BEGIN
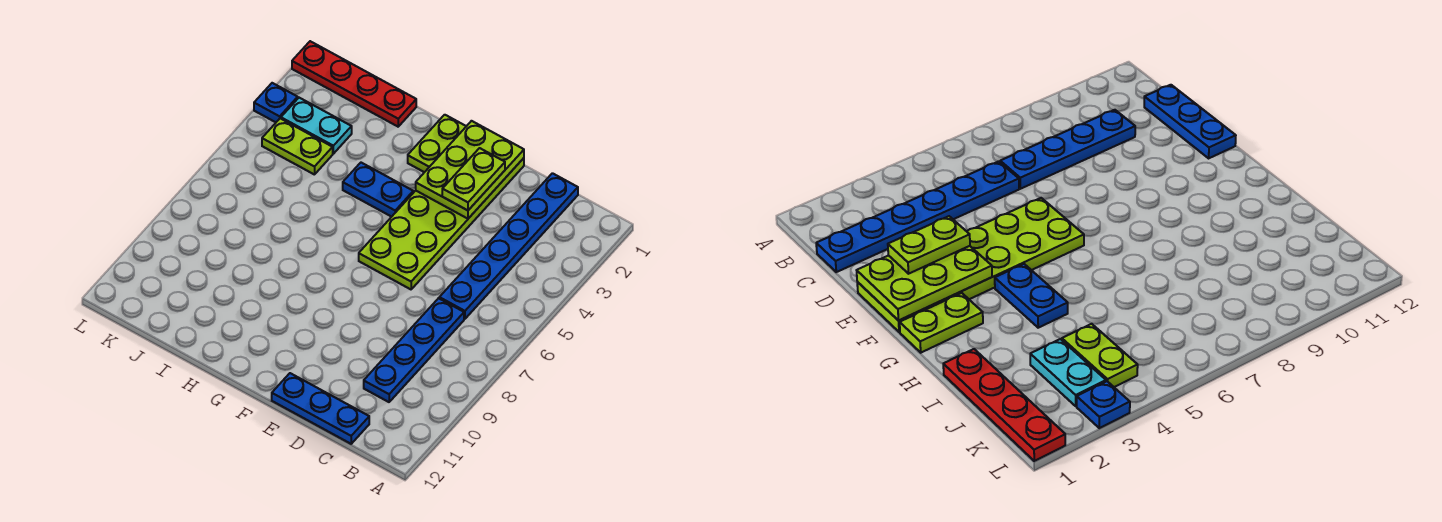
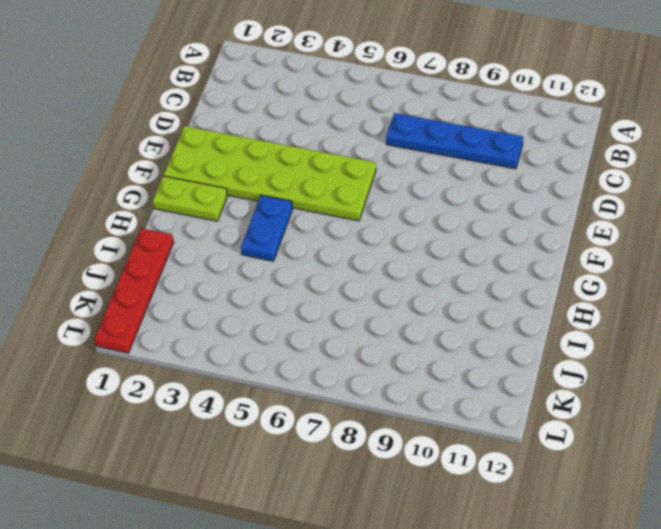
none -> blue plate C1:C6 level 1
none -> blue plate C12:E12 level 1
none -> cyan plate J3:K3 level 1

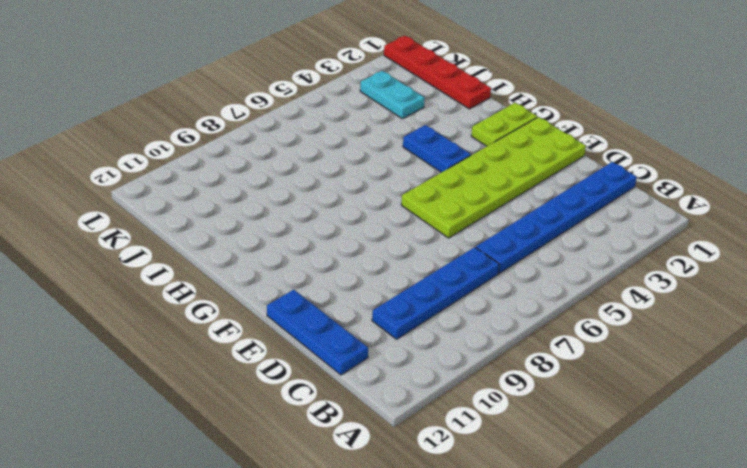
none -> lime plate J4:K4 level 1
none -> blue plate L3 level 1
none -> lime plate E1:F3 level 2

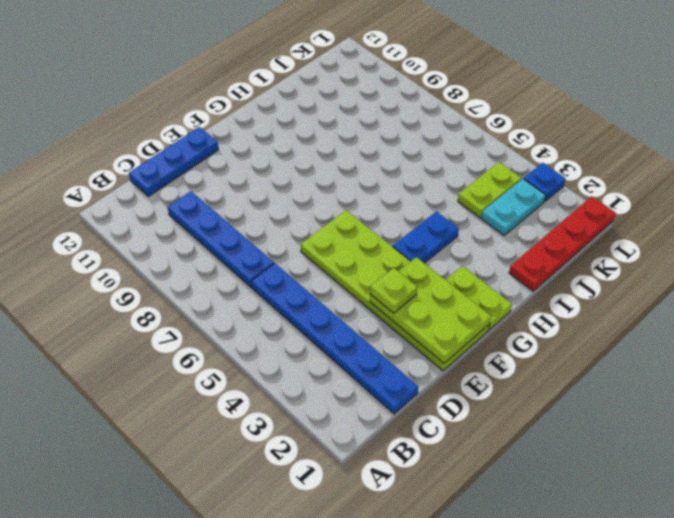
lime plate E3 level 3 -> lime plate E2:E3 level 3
END
BEGIN
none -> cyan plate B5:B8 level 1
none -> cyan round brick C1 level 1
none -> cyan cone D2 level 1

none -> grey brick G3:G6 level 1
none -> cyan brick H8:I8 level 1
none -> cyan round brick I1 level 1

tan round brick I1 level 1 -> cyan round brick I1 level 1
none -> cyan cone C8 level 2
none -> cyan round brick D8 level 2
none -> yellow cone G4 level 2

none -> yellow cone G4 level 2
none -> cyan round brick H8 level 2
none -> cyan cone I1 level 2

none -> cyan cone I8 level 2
END
BEGIN
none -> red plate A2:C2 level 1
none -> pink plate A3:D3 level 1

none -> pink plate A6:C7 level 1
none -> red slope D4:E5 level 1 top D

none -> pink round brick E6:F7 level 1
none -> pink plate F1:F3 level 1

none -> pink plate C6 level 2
END
The response must hold only the lines above from the line with "none -> grey brick G3:G6 level 1" through the line with "none -> cyan cone I8 level 2", each copied exactly, both ends kept.

none -> grey brick G3:G6 level 1
none -> cyan brick H8:I8 level 1
none -> cyan round brick I1 level 1

tan round brick I1 level 1 -> cyan round brick I1 level 1
none -> cyan cone C8 level 2
none -> cyan round brick D8 level 2
none -> yellow cone G4 level 2

none -> yellow cone G4 level 2
none -> cyan round brick H8 level 2
none -> cyan cone I1 level 2

none -> cyan cone I8 level 2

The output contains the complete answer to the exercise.